(Object state change records)
____________________

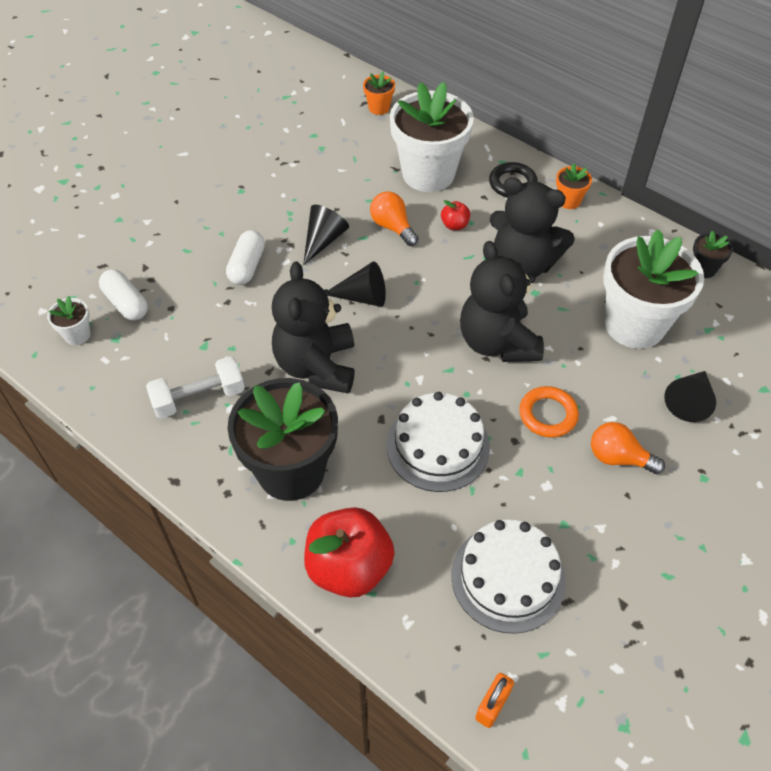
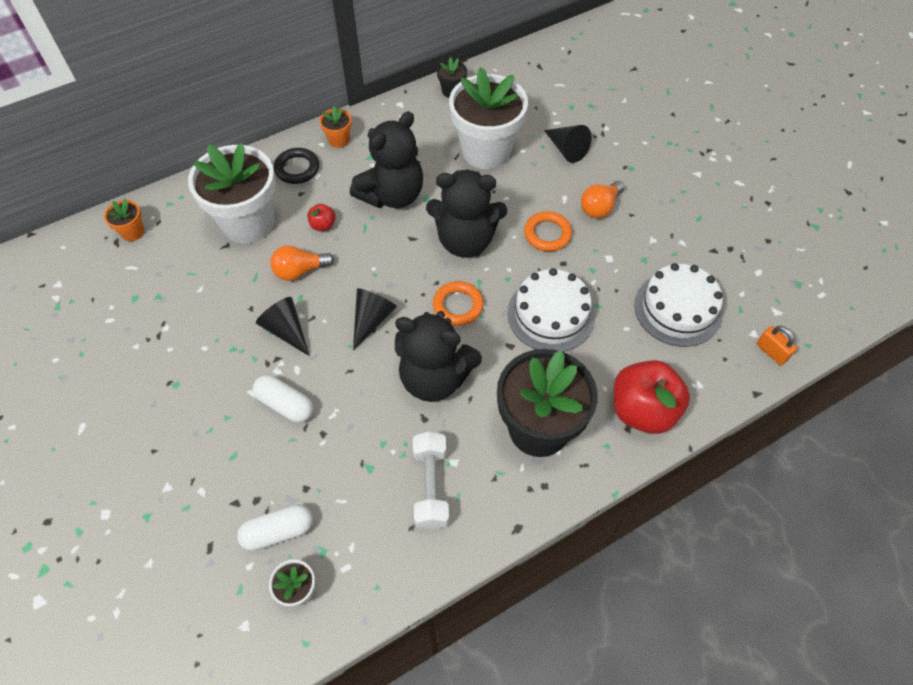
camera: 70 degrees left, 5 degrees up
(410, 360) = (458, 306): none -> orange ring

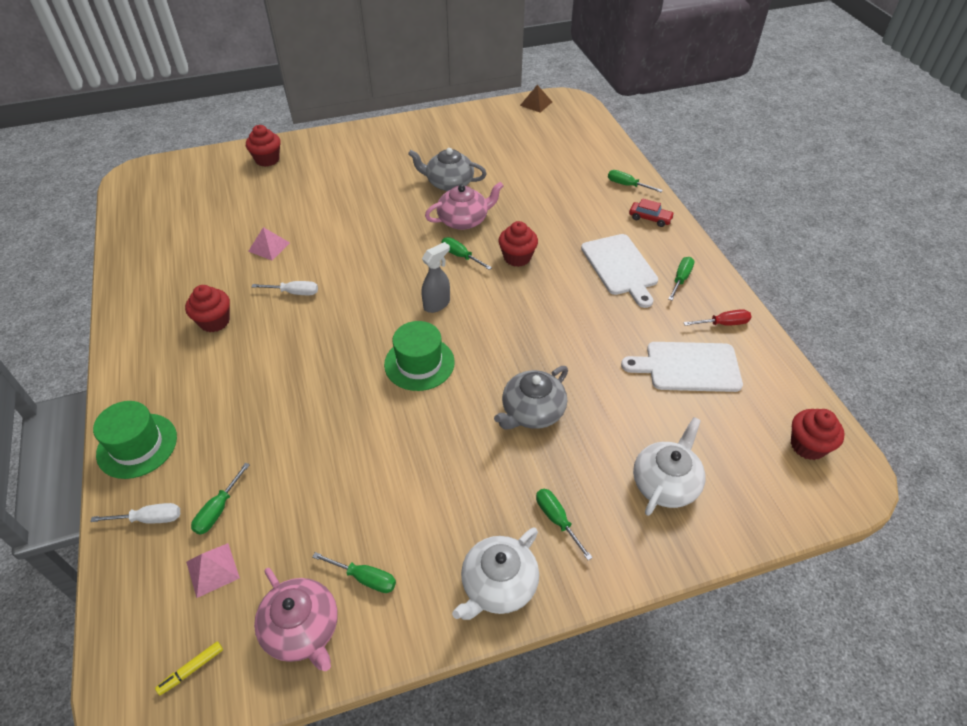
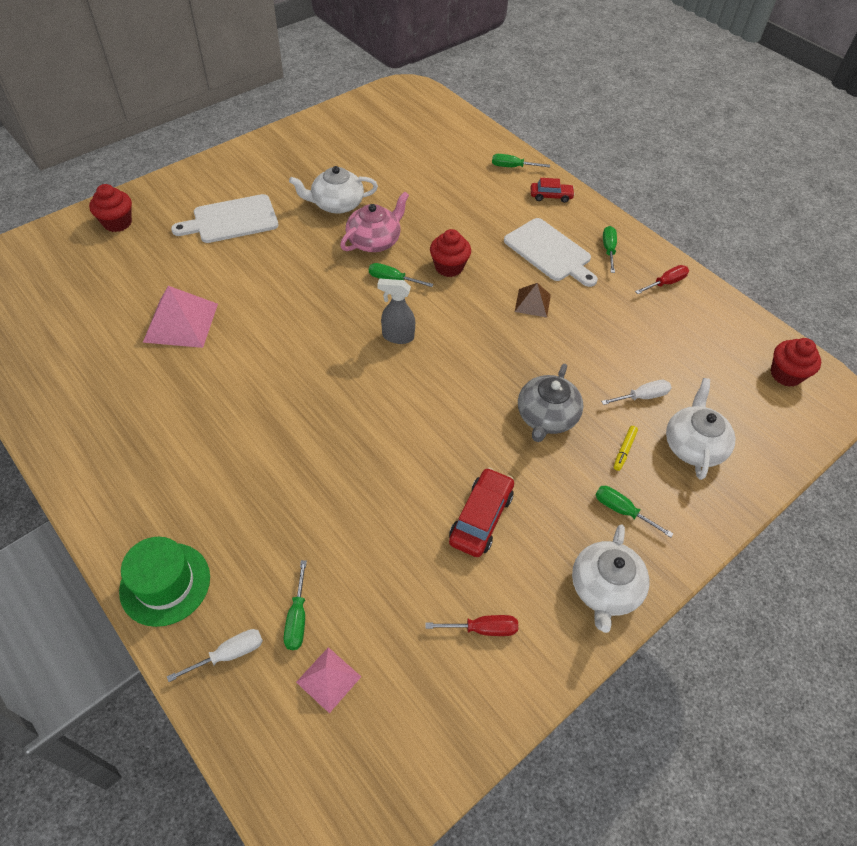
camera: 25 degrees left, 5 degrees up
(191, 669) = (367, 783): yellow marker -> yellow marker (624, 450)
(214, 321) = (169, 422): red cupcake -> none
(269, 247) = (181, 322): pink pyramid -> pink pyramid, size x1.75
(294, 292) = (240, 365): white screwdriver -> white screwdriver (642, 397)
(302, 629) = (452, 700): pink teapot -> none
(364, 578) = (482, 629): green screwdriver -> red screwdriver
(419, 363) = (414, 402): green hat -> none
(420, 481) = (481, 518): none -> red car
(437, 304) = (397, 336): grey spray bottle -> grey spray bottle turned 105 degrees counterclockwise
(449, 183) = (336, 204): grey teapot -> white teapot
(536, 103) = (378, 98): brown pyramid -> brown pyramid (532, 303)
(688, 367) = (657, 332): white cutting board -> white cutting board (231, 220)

____________________

Your goal —
Restate the records above word for word. Skip every picture.

Answer to the problem —
camera: 70 degrees left, 5 degrees up
(410, 360) = (458, 306): none -> orange ring

camera: 25 degrees left, 5 degrees up
(191, 669) = (367, 783): yellow marker -> yellow marker (624, 450)
(214, 321) = (169, 422): red cupcake -> none
(269, 247) = (181, 322): pink pyramid -> pink pyramid, size x1.75
(294, 292) = (240, 365): white screwdriver -> white screwdriver (642, 397)
(302, 629) = (452, 700): pink teapot -> none
(364, 578) = (482, 629): green screwdriver -> red screwdriver
(419, 363) = (414, 402): green hat -> none
(420, 481) = (481, 518): none -> red car
(437, 304) = (397, 336): grey spray bottle -> grey spray bottle turned 105 degrees counterclockwise
(449, 183) = (336, 204): grey teapot -> white teapot
(536, 103) = (378, 98): brown pyramid -> brown pyramid (532, 303)
(688, 367) = (657, 332): white cutting board -> white cutting board (231, 220)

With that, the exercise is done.